In the records below, find the line with "cyan slope B1:C2" and the line with "cyan brick J11:K13". Print both exactly, along with every line between them, and no other line.

# [Information provided]

* * * * * * * * *

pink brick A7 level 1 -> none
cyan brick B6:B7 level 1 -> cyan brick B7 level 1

* * * * * * * * *

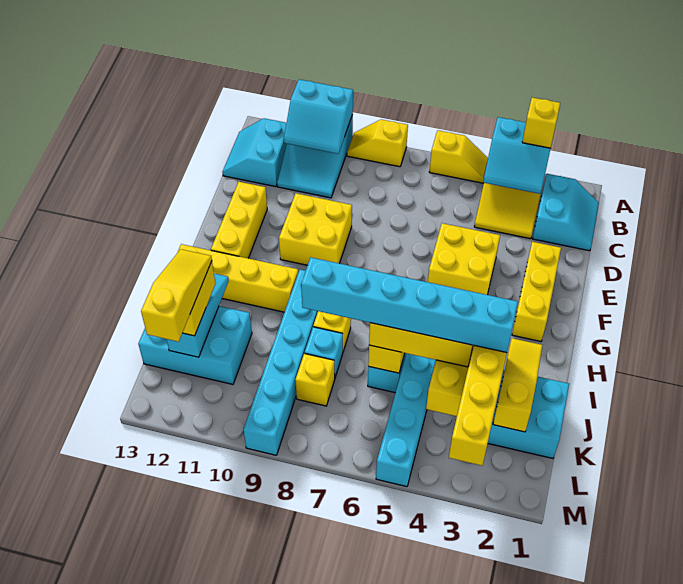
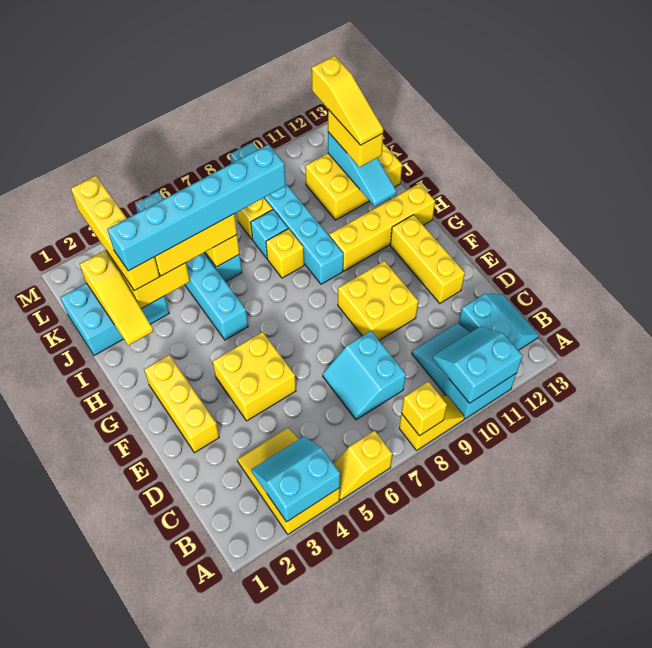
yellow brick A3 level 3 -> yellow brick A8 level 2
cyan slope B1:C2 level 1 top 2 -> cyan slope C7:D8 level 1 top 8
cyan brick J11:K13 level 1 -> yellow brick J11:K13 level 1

* * * * * * * * *

# [Result below]
cyan slope B1:C2 level 1 top 2 -> cyan slope C7:D8 level 1 top 8
cyan brick J11:K13 level 1 -> yellow brick J11:K13 level 1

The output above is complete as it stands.